> **MATERIAL FOR THE TASK**

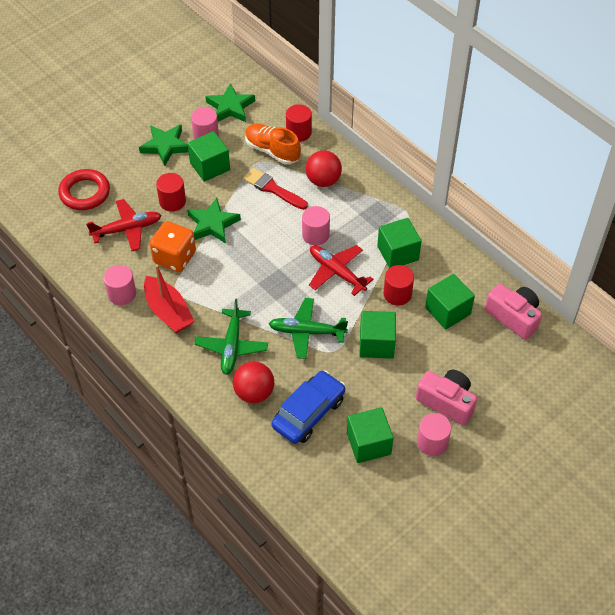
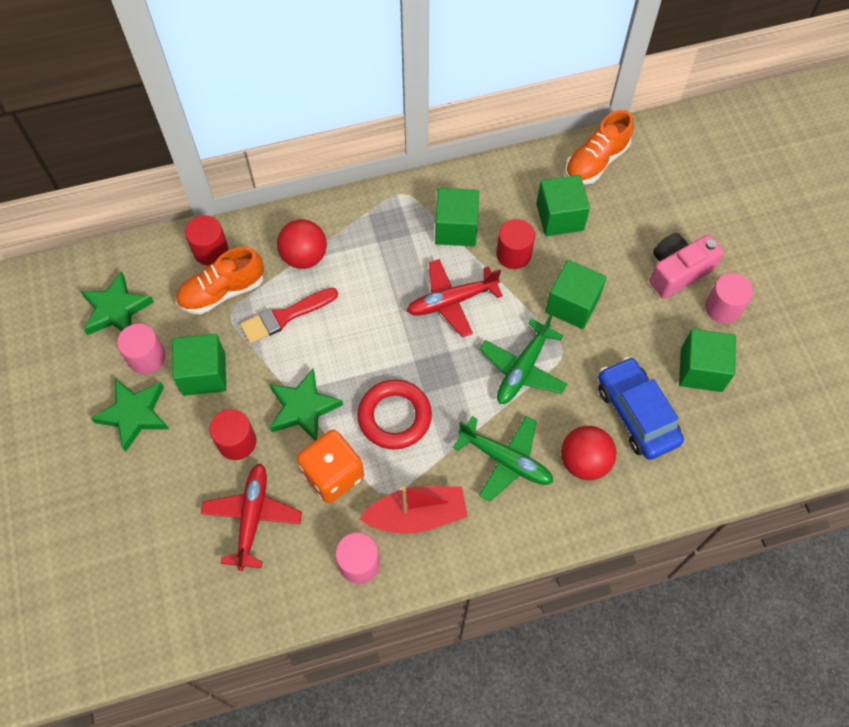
camera: 65 degrees left, 10 degrees up
(85, 193) = (154, 551): red ring -> red ring (394, 417)
(315, 235) = (384, 300): pink cylinder -> none
(513, 317) = (596, 162): pink camera -> orange shoe

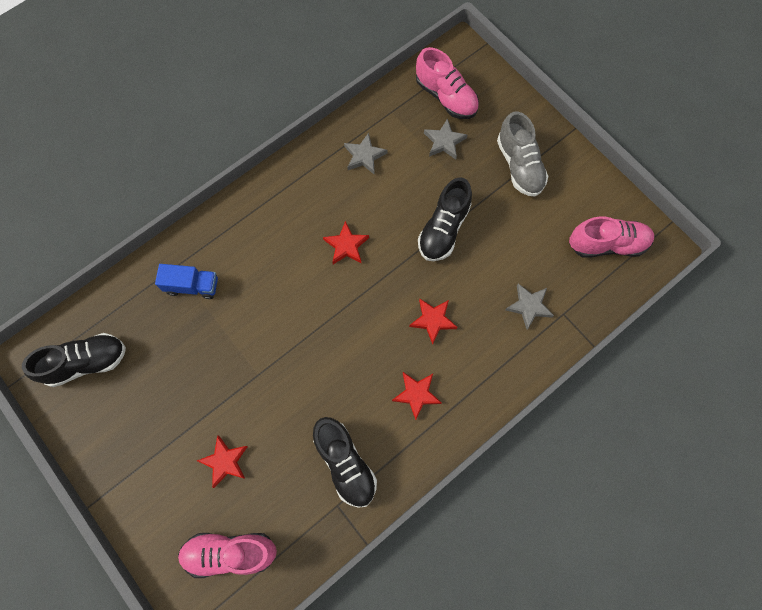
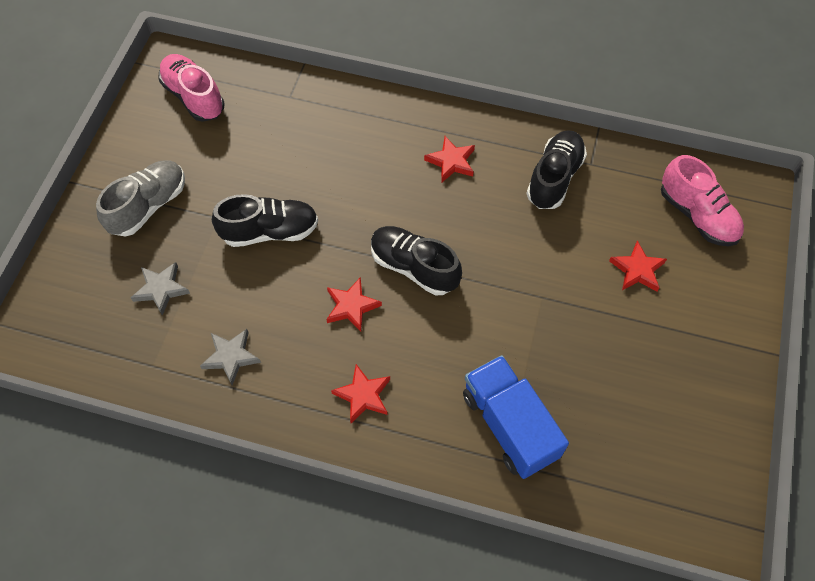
camera: 125 degrees left, 10 degrees down
(86, 362) = (671, 468): black shoe -> black shoe (414, 267)
(192, 286) = (509, 425): blue truck -> blue truck, size x1.60
(433, 320) = (373, 187): red star -> red star (363, 395)
(446, 97) = (97, 321): pink shoe -> none
(529, 306) = (301, 124): grey star -> none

> **WRITTEN TASK**
Each of the records above needs to be transcribed exactly, apart from its pictures.

> **ANSWER BOX**
camera: 65 degrees left, 10 degrees up
(85, 193) = (154, 551): red ring -> red ring (394, 417)
(315, 235) = (384, 300): pink cylinder -> none
(513, 317) = (596, 162): pink camera -> orange shoe

camera: 125 degrees left, 10 degrees down
(86, 362) = (671, 468): black shoe -> black shoe (414, 267)
(192, 286) = (509, 425): blue truck -> blue truck, size x1.60
(433, 320) = (373, 187): red star -> red star (363, 395)
(446, 97) = (97, 321): pink shoe -> none
(529, 306) = (301, 124): grey star -> none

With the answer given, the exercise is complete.